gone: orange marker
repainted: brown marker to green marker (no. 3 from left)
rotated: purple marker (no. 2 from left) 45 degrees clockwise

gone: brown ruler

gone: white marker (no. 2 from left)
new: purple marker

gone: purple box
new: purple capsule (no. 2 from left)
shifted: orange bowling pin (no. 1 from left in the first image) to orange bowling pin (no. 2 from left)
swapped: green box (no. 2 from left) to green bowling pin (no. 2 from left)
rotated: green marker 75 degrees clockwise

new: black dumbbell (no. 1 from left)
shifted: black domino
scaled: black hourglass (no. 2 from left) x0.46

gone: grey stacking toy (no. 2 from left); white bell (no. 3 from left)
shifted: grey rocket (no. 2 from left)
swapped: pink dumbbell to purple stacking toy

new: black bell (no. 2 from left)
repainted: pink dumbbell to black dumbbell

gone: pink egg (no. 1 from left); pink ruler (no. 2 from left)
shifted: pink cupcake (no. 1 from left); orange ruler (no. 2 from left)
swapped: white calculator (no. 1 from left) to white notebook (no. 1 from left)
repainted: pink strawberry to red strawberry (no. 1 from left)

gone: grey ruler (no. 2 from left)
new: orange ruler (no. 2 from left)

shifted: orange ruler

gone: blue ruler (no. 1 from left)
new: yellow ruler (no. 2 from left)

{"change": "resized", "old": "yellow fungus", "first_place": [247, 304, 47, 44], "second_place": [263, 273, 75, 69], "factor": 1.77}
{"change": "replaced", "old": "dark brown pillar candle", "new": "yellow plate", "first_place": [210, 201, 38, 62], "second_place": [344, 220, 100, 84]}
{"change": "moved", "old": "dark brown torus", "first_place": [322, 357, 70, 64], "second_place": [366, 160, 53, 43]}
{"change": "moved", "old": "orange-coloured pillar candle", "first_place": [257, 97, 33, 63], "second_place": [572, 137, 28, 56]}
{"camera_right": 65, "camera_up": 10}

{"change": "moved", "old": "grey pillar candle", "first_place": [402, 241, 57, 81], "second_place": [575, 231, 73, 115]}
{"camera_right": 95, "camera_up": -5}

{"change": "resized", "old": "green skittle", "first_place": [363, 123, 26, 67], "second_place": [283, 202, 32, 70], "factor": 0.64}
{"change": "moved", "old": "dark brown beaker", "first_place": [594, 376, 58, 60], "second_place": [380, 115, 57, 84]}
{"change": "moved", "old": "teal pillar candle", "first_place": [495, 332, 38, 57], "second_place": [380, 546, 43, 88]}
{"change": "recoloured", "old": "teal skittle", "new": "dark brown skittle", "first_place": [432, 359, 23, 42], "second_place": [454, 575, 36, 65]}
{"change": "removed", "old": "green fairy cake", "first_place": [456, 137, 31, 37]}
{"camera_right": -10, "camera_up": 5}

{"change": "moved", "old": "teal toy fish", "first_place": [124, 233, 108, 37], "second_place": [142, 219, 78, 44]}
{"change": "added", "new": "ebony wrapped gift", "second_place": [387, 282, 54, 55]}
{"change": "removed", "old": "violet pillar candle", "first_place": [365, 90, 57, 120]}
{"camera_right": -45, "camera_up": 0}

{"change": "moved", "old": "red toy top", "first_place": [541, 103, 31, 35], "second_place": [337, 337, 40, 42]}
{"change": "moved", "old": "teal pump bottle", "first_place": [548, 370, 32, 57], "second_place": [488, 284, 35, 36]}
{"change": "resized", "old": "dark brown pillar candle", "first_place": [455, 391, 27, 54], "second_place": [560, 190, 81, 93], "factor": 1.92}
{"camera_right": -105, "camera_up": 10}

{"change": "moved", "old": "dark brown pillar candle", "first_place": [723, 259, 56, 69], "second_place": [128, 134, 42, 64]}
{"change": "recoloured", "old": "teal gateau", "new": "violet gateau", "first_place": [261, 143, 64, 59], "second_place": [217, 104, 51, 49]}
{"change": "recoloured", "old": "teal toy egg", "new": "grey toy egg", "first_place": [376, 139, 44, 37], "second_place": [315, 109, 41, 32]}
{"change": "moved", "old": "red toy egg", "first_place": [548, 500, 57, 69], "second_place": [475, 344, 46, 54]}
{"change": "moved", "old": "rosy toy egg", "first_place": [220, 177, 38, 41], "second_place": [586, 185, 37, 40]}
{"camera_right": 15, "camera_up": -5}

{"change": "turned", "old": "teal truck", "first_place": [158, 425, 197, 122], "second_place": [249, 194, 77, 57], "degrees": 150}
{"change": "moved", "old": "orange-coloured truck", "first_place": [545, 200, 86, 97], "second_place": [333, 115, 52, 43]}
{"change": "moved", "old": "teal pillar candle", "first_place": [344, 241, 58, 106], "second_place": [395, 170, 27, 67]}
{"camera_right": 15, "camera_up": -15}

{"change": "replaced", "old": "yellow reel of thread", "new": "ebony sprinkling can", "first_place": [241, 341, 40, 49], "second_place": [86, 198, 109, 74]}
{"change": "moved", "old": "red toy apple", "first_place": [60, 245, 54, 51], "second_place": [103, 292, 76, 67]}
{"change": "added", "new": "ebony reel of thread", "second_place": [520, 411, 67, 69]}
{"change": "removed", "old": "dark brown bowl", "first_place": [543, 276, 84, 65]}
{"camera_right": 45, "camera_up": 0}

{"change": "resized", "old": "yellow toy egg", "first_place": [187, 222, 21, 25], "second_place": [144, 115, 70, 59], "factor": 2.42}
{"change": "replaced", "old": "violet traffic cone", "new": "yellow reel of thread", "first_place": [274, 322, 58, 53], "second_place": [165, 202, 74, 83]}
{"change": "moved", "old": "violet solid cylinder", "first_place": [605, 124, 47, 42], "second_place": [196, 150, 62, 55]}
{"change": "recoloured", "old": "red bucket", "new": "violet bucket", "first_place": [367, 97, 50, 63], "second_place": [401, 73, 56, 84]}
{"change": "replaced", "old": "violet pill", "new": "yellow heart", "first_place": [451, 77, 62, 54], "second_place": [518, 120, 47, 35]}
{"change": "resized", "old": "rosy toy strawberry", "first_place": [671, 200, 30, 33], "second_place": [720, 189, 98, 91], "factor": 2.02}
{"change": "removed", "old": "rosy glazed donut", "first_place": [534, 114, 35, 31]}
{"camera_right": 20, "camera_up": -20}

■ **PROBLEM REQUIREMENTS**:
Copy all the data. Match it exactly.

■ **SOLUTION FOR THIS EXERCISE**:
gone: orange marker
repainted: brown marker to green marker (no. 3 from left)
rotated: purple marker (no. 2 from left) 45 degrees clockwise

gone: brown ruler

gone: white marker (no. 2 from left)
new: purple marker

gone: purple box
new: purple capsule (no. 2 from left)
shifted: orange bowling pin (no. 1 from left in the first image) to orange bowling pin (no. 2 from left)
swapped: green box (no. 2 from left) to green bowling pin (no. 2 from left)
rotated: green marker 75 degrees clockwise

new: black dumbbell (no. 1 from left)
shifted: black domino
scaled: black hourglass (no. 2 from left) x0.46

gone: grey stacking toy (no. 2 from left); white bell (no. 3 from left)
shifted: grey rocket (no. 2 from left)
swapped: pink dumbbell to purple stacking toy

new: black bell (no. 2 from left)
repainted: pink dumbbell to black dumbbell

gone: pink egg (no. 1 from left); pink ruler (no. 2 from left)
shifted: pink cupcake (no. 1 from left); orange ruler (no. 2 from left)
swapped: white calculator (no. 1 from left) to white notebook (no. 1 from left)
repainted: pink strawberry to red strawberry (no. 1 from left)

gone: grey ruler (no. 2 from left)
new: orange ruler (no. 2 from left)

shifted: orange ruler

gone: blue ruler (no. 1 from left)
new: yellow ruler (no. 2 from left)

{"change": "resized", "old": "yellow fungus", "first_place": [247, 304, 47, 44], "second_place": [263, 273, 75, 69], "factor": 1.77}
{"change": "replaced", "old": "dark brown pillar candle", "new": "yellow plate", "first_place": [210, 201, 38, 62], "second_place": [344, 220, 100, 84]}
{"change": "moved", "old": "dark brown torus", "first_place": [322, 357, 70, 64], "second_place": [366, 160, 53, 43]}
{"change": "moved", "old": "orange-coloured pillar candle", "first_place": [257, 97, 33, 63], "second_place": [572, 137, 28, 56]}
{"camera_right": 65, "camera_up": 10}

{"change": "moved", "old": "grey pillar candle", "first_place": [402, 241, 57, 81], "second_place": [575, 231, 73, 115]}
{"camera_right": 95, "camera_up": -5}

{"change": "resized", "old": "green skittle", "first_place": [363, 123, 26, 67], "second_place": [283, 202, 32, 70], "factor": 0.64}
{"change": "moved", "old": "dark brown beaker", "first_place": [594, 376, 58, 60], "second_place": [380, 115, 57, 84]}
{"change": "moved", "old": "teal pillar candle", "first_place": [495, 332, 38, 57], "second_place": [380, 546, 43, 88]}
{"change": "recoloured", "old": "teal skittle", "new": "dark brown skittle", "first_place": [432, 359, 23, 42], "second_place": [454, 575, 36, 65]}
{"change": "removed", "old": "green fairy cake", "first_place": [456, 137, 31, 37]}
{"camera_right": -10, "camera_up": 5}

{"change": "moved", "old": "teal toy fish", "first_place": [124, 233, 108, 37], "second_place": [142, 219, 78, 44]}
{"change": "added", "new": "ebony wrapped gift", "second_place": [387, 282, 54, 55]}
{"change": "removed", "old": "violet pillar candle", "first_place": [365, 90, 57, 120]}
{"camera_right": -45, "camera_up": 0}

{"change": "moved", "old": "red toy top", "first_place": [541, 103, 31, 35], "second_place": [337, 337, 40, 42]}
{"change": "moved", "old": "teal pump bottle", "first_place": [548, 370, 32, 57], "second_place": [488, 284, 35, 36]}
{"change": "resized", "old": "dark brown pillar candle", "first_place": [455, 391, 27, 54], "second_place": [560, 190, 81, 93], "factor": 1.92}
{"camera_right": -105, "camera_up": 10}

{"change": "moved", "old": "dark brown pillar candle", "first_place": [723, 259, 56, 69], "second_place": [128, 134, 42, 64]}
{"change": "recoloured", "old": "teal gateau", "new": "violet gateau", "first_place": [261, 143, 64, 59], "second_place": [217, 104, 51, 49]}
{"change": "recoloured", "old": "teal toy egg", "new": "grey toy egg", "first_place": [376, 139, 44, 37], "second_place": [315, 109, 41, 32]}
{"change": "moved", "old": "red toy egg", "first_place": [548, 500, 57, 69], "second_place": [475, 344, 46, 54]}
{"change": "moved", "old": "rosy toy egg", "first_place": [220, 177, 38, 41], "second_place": [586, 185, 37, 40]}
{"camera_right": 15, "camera_up": -5}

{"change": "turned", "old": "teal truck", "first_place": [158, 425, 197, 122], "second_place": [249, 194, 77, 57], "degrees": 150}
{"change": "moved", "old": "orange-coloured truck", "first_place": [545, 200, 86, 97], "second_place": [333, 115, 52, 43]}
{"change": "moved", "old": "teal pillar candle", "first_place": [344, 241, 58, 106], "second_place": [395, 170, 27, 67]}
{"camera_right": 15, "camera_up": -15}

{"change": "replaced", "old": "yellow reel of thread", "new": "ebony sprinkling can", "first_place": [241, 341, 40, 49], "second_place": [86, 198, 109, 74]}
{"change": "moved", "old": "red toy apple", "first_place": [60, 245, 54, 51], "second_place": [103, 292, 76, 67]}
{"change": "added", "new": "ebony reel of thread", "second_place": [520, 411, 67, 69]}
{"change": "removed", "old": "dark brown bowl", "first_place": [543, 276, 84, 65]}
{"camera_right": 45, "camera_up": 0}

{"change": "resized", "old": "yellow toy egg", "first_place": [187, 222, 21, 25], "second_place": [144, 115, 70, 59], "factor": 2.42}
{"change": "replaced", "old": "violet traffic cone", "new": "yellow reel of thread", "first_place": [274, 322, 58, 53], "second_place": [165, 202, 74, 83]}
{"change": "moved", "old": "violet solid cylinder", "first_place": [605, 124, 47, 42], "second_place": [196, 150, 62, 55]}
{"change": "recoloured", "old": "red bucket", "new": "violet bucket", "first_place": [367, 97, 50, 63], "second_place": [401, 73, 56, 84]}
{"change": "replaced", "old": "violet pill", "new": "yellow heart", "first_place": [451, 77, 62, 54], "second_place": [518, 120, 47, 35]}
{"change": "resized", "old": "rosy toy strawberry", "first_place": [671, 200, 30, 33], "second_place": [720, 189, 98, 91], "factor": 2.02}
{"change": "removed", "old": "rosy glazed donut", "first_place": [534, 114, 35, 31]}
{"camera_right": 20, "camera_up": -20}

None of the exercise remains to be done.